§ What is needed:
Each line below from the one containing "blue L-shape: moved" through the one containing "purple star: moved" should be output exactly as it stands, and no other line should appear.

§ Data for review:
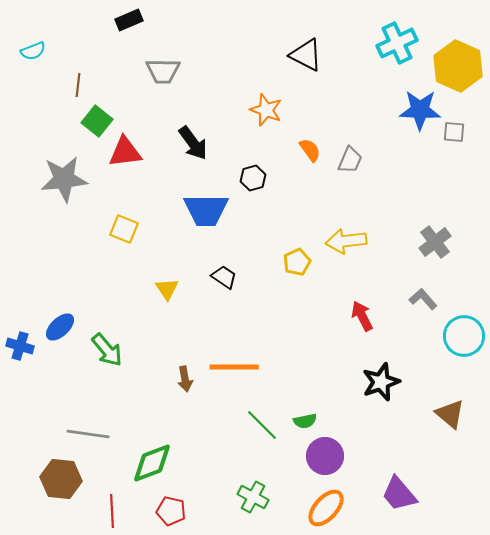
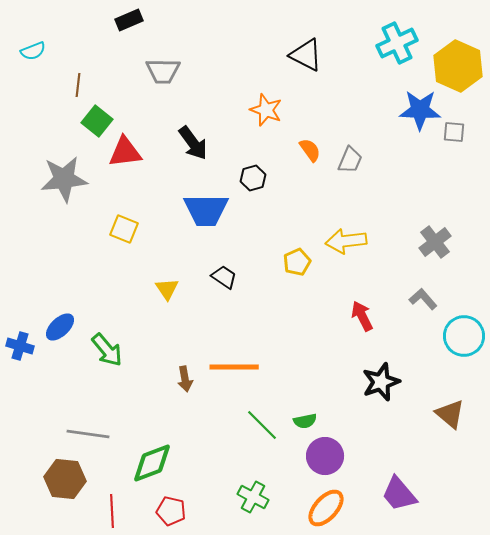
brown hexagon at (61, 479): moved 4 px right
---
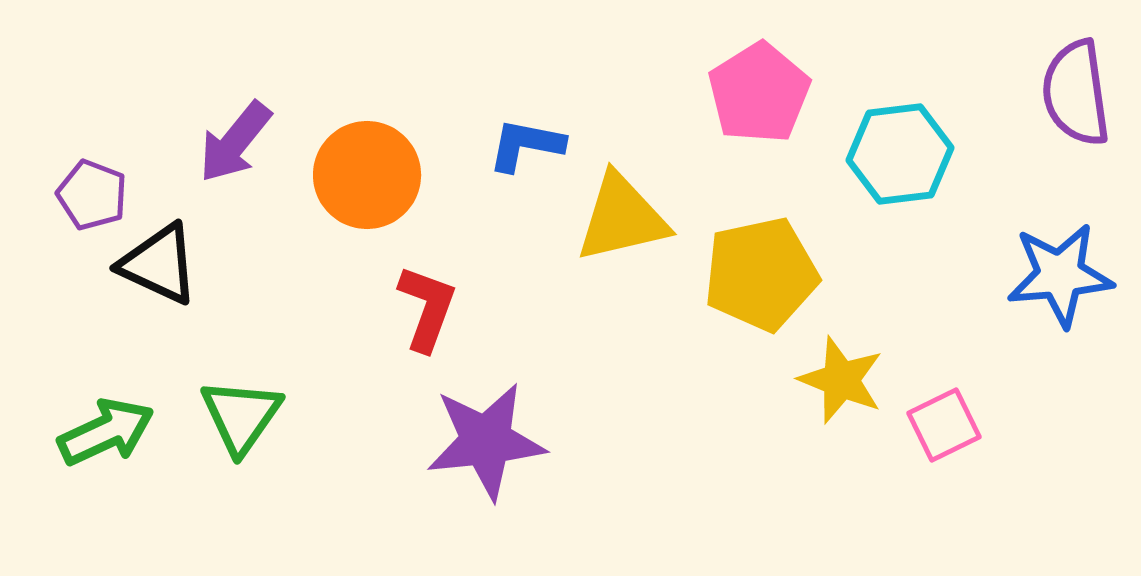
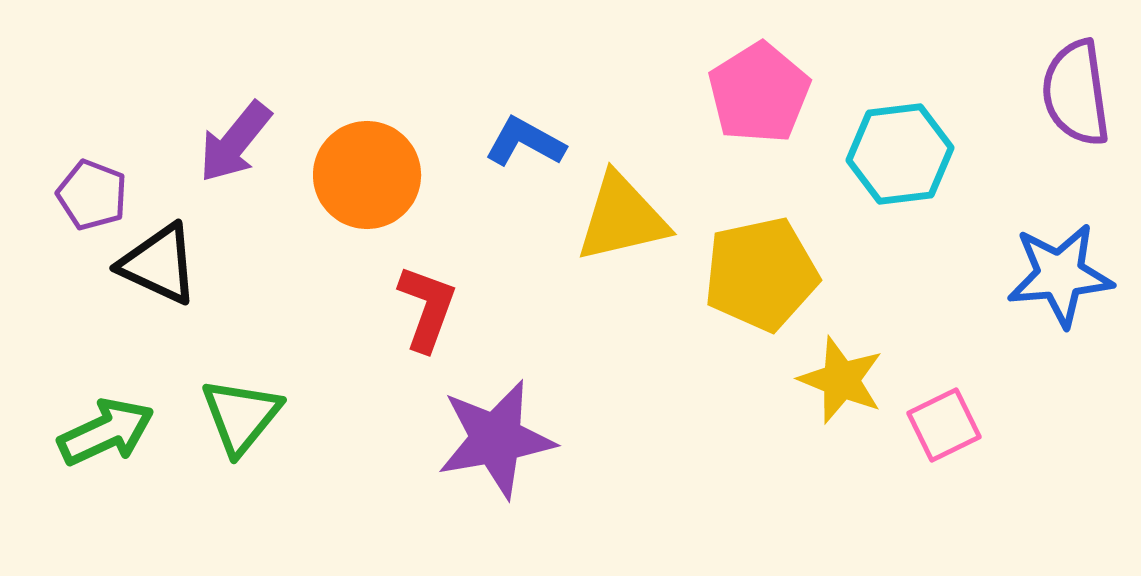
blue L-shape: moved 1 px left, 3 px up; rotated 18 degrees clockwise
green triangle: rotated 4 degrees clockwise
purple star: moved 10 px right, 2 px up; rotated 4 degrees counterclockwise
* * *
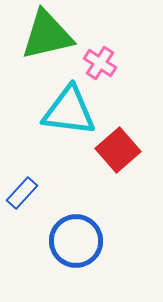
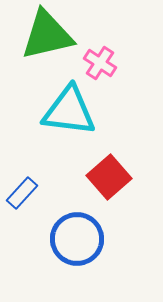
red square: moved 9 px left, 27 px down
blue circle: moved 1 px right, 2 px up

§ Written solution:
blue L-shape: moved 1 px left, 3 px up; rotated 18 degrees clockwise
green triangle: rotated 4 degrees clockwise
purple star: moved 10 px right, 2 px up; rotated 4 degrees counterclockwise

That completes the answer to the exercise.